→ Problem requirements:
Please count every line of the following material that holds "cutting" and give the total alone.

→ Input data:
+++++
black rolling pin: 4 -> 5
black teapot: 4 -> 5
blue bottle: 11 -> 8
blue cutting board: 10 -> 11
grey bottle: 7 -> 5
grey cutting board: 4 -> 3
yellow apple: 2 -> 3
+++++
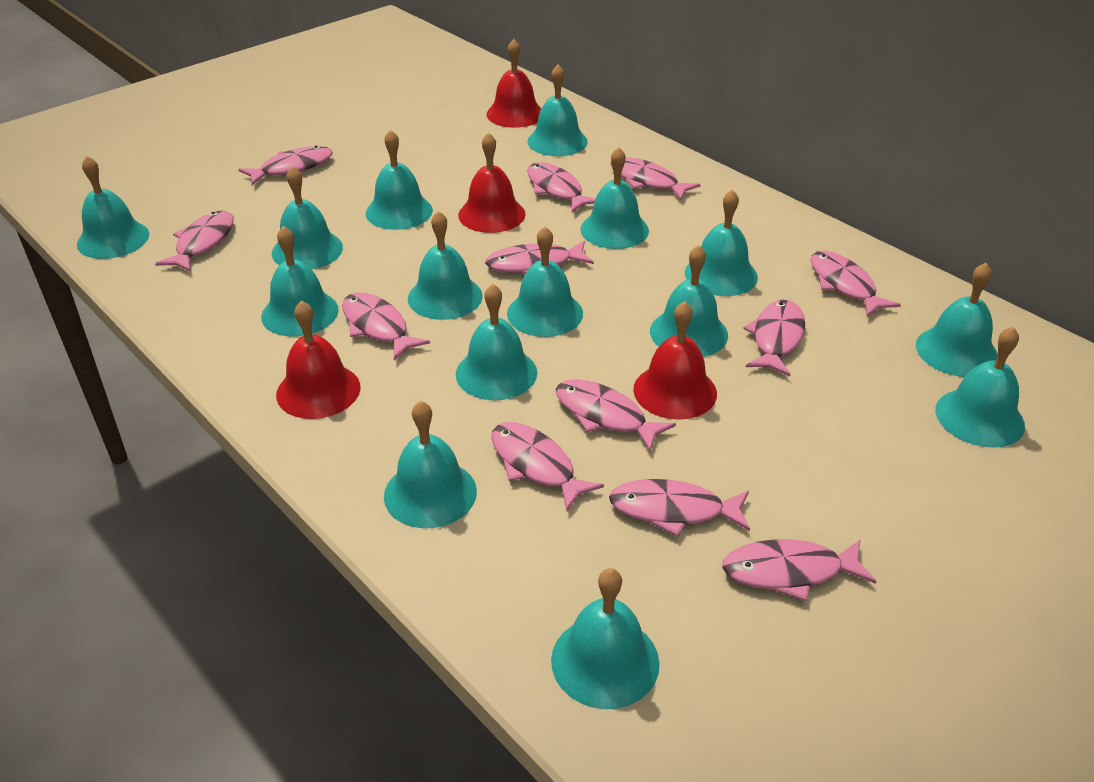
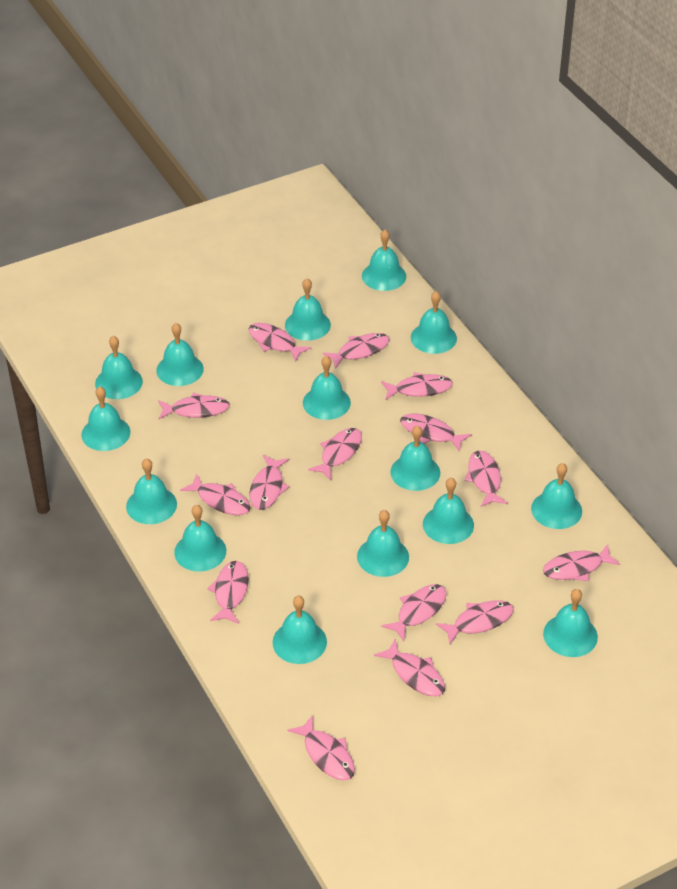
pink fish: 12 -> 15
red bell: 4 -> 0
+++++
→ Answer to this exercise:
2